Your goal:
Every line below is to be copied exactly, with the pictures left out.

BEGIN Entries supplied

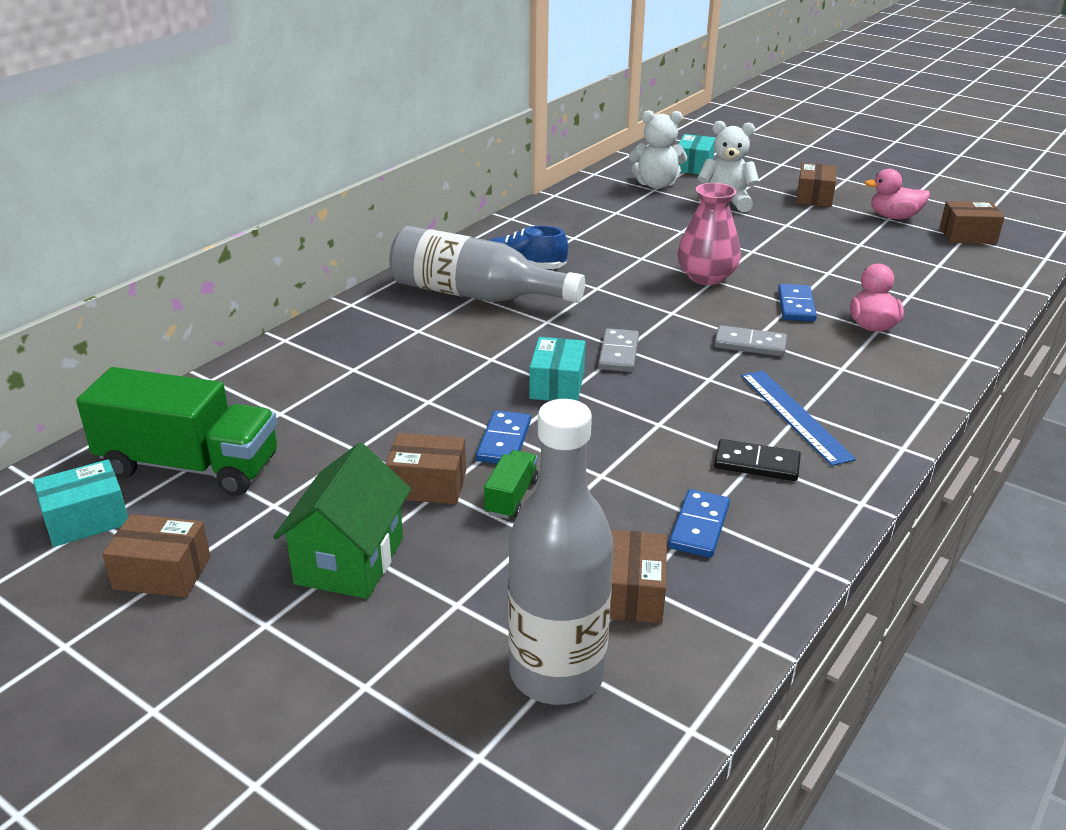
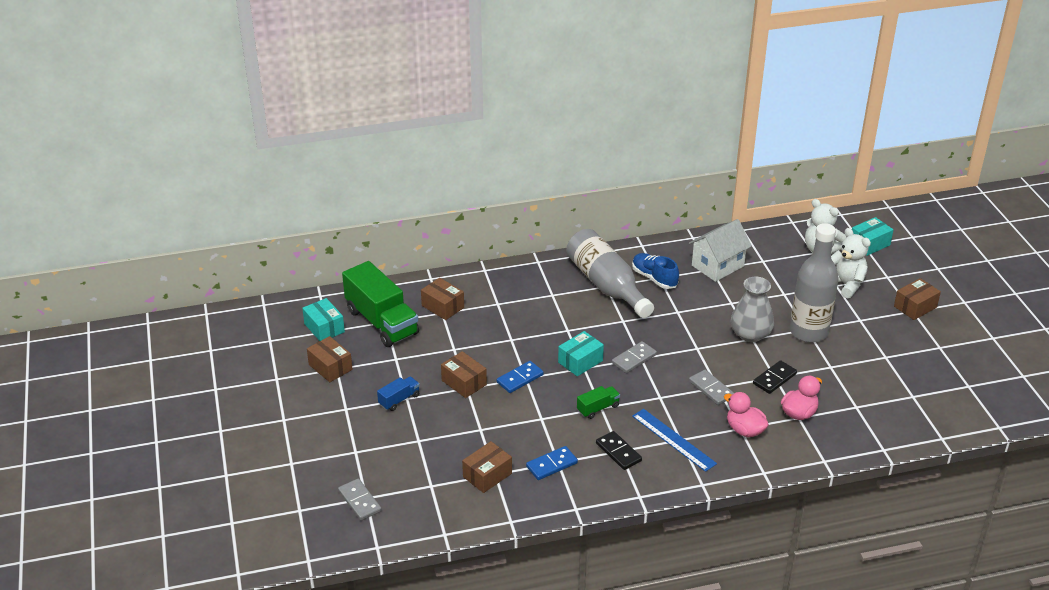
camera: 40 degrees right, 5 degrees up
(86, 519) = (324, 328): turquoise box -> turquoise box turned 45 degrees clockwise
(349, 560) = (399, 400): green house -> blue truck
(475, 771) = (360, 501): none -> grey domino
(511, 497) = (491, 407): green truck -> green truck (598, 408)
(557, 673) = (423, 487): grey bottle -> grey bottle (808, 332)
(576, 232) = (717, 266): none -> white house
(706, 277) = (750, 334): pink vase -> grey vase
(795, 416) = (673, 439): blue ruler -> blue ruler turned 60 degrees counterclockwise
(796, 306) = (774, 379): blue domino -> black domino
(894, 217) = (945, 348): pink duck -> pink duck (744, 430)
(967, 235) = (973, 385): brown box -> brown box (443, 306)

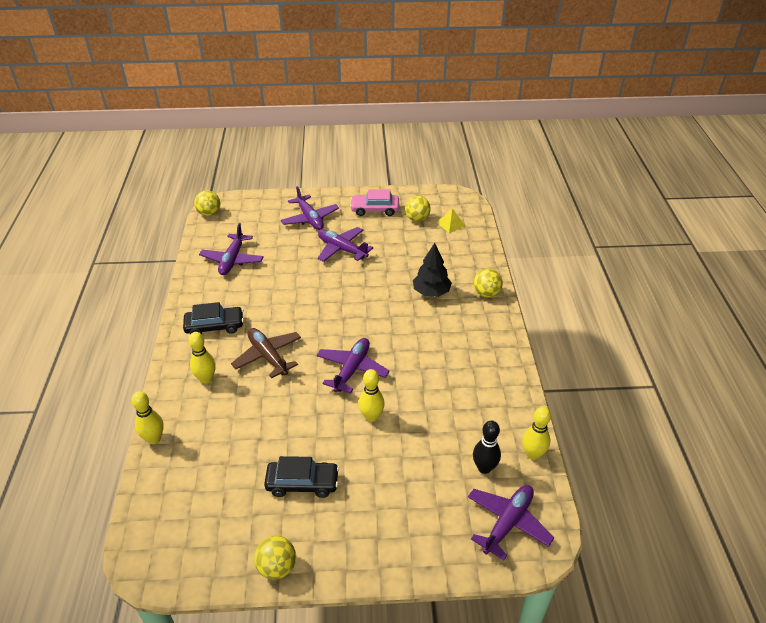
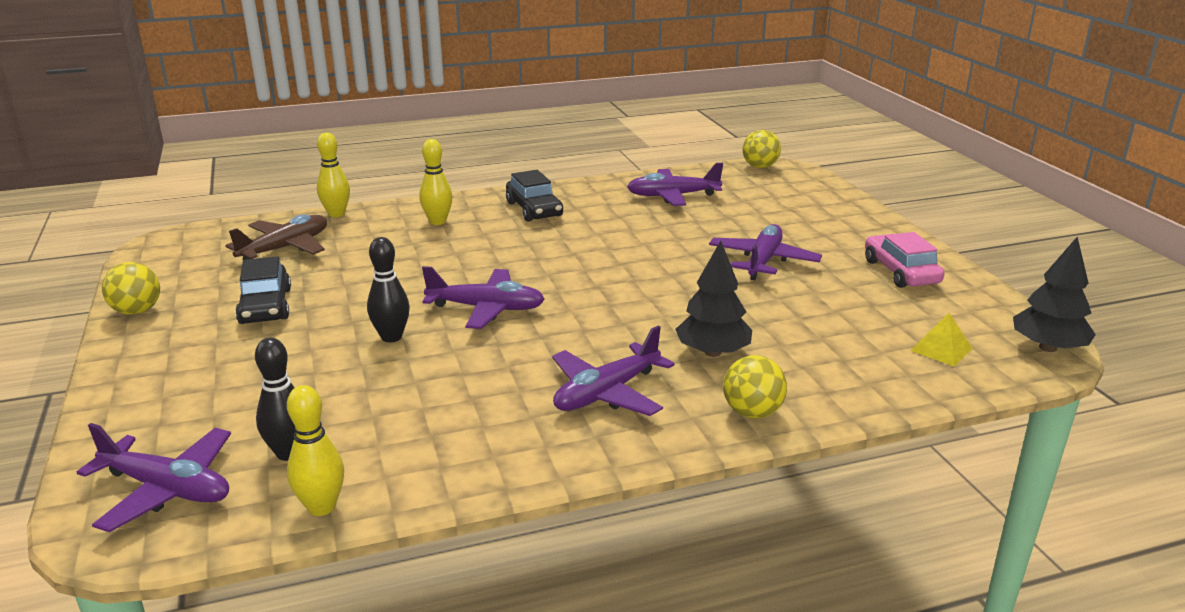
camera: 75 degrees right, 15 degrees down
(268, 356) = (491, 249): brown plane -> brown plane (285, 248)
(310, 218) = (817, 227): purple plane -> purple plane (607, 393)
(371, 416) = (391, 337): yellow bowling pin -> black bowling pin
(417, 219) = (918, 313): yellow ball -> none
(458, 197) = (1047, 347): none -> black tree

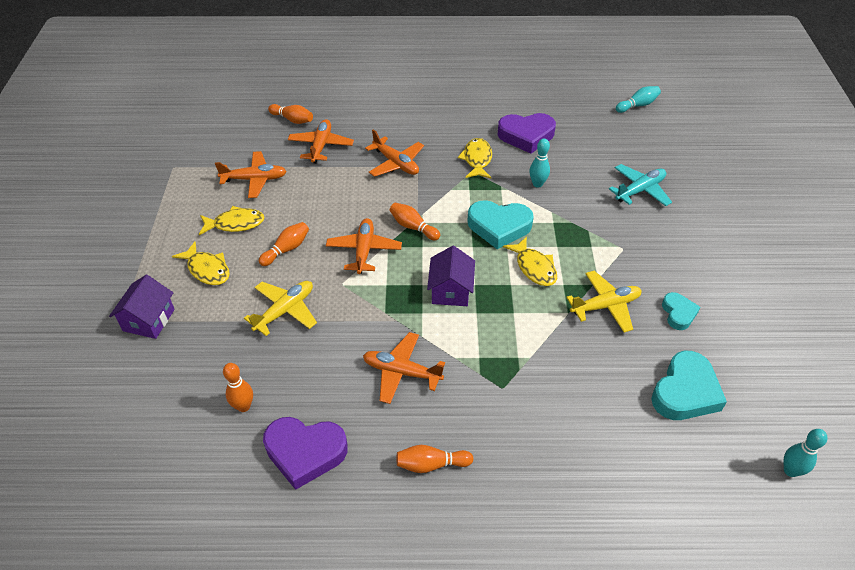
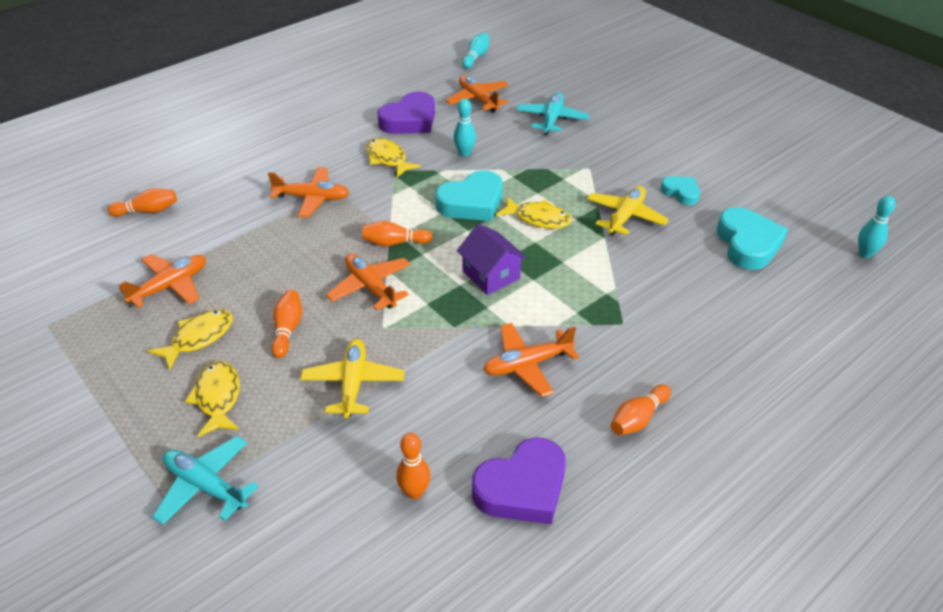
camera: 40 degrees left, 5 degrees down
(149, 320) = (206, 486): purple house -> turquoise plane
(207, 269) = (218, 398): yellow fish -> yellow fish turned 105 degrees counterclockwise
(321, 146) = (211, 220): orange plane -> orange plane (478, 100)

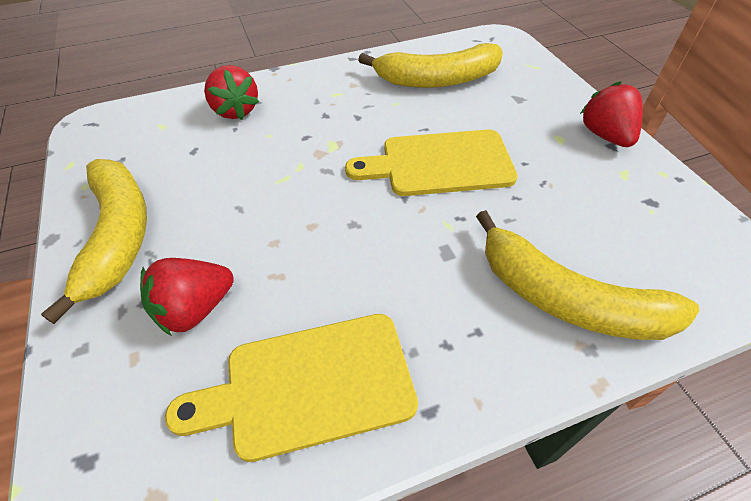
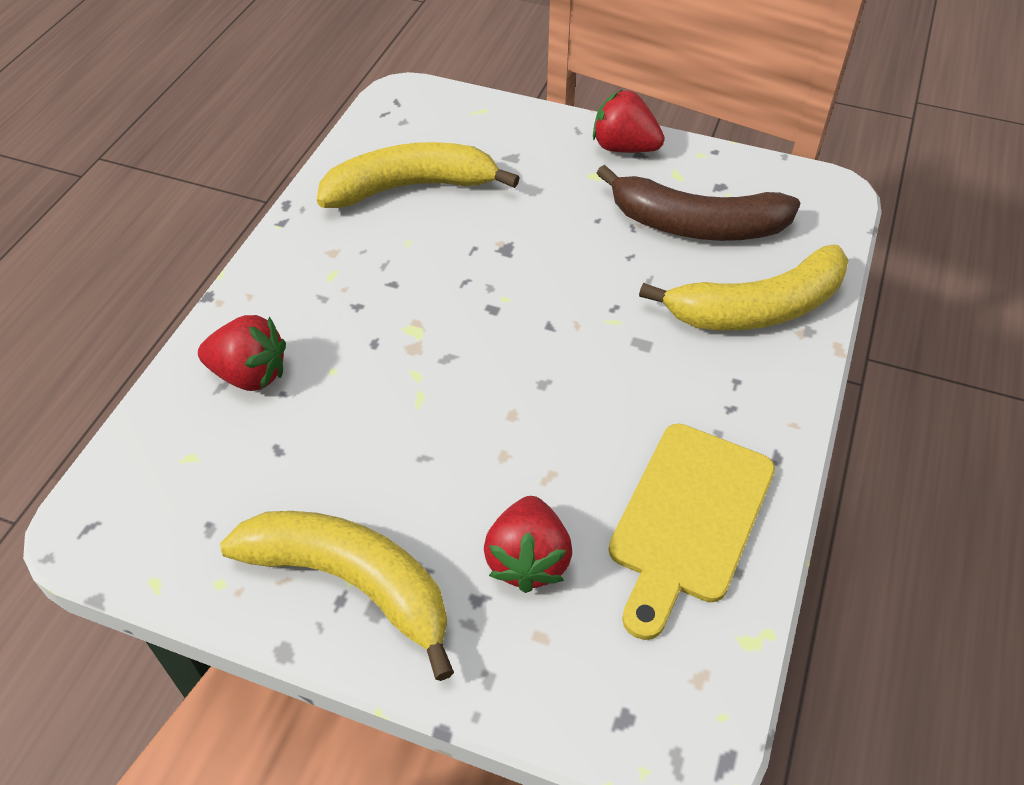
camera: 50 degrees left, 0 degrees up
(437, 80) = (411, 187): yellow banana -> yellow banana turned 135 degrees counterclockwise
(440, 164) = (535, 273): yellow cutting board -> none
(595, 212) = (696, 225): none -> brown banana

END Entries supplied

Response to this exercise:
camera: 40 degrees right, 5 degrees up
(86, 519) = (324, 328): turquoise box -> turquoise box turned 45 degrees clockwise
(349, 560) = (399, 400): green house -> blue truck
(475, 771) = (360, 501): none -> grey domino
(511, 497) = (491, 407): green truck -> green truck (598, 408)
(557, 673) = (423, 487): grey bottle -> grey bottle (808, 332)
(576, 232) = (717, 266): none -> white house
(706, 277) = (750, 334): pink vase -> grey vase
(795, 416) = (673, 439): blue ruler -> blue ruler turned 60 degrees counterclockwise
(796, 306) = (774, 379): blue domino -> black domino
(894, 217) = (945, 348): pink duck -> pink duck (744, 430)
(967, 235) = (973, 385): brown box -> brown box (443, 306)

camera: 75 degrees right, 15 degrees down
(268, 356) = (491, 249): brown plane -> brown plane (285, 248)
(310, 218) = (817, 227): purple plane -> purple plane (607, 393)
(371, 416) = (391, 337): yellow bowling pin -> black bowling pin
(417, 219) = (918, 313): yellow ball -> none
(458, 197) = (1047, 347): none -> black tree

camera: 40 degrees left, 5 degrees down
(149, 320) = (206, 486): purple house -> turquoise plane
(207, 269) = (218, 398): yellow fish -> yellow fish turned 105 degrees counterclockwise
(321, 146) = (211, 220): orange plane -> orange plane (478, 100)

camera: 50 degrees left, 0 degrees up
(437, 80) = (411, 187): yellow banana -> yellow banana turned 135 degrees counterclockwise
(440, 164) = (535, 273): yellow cutting board -> none
(595, 212) = (696, 225): none -> brown banana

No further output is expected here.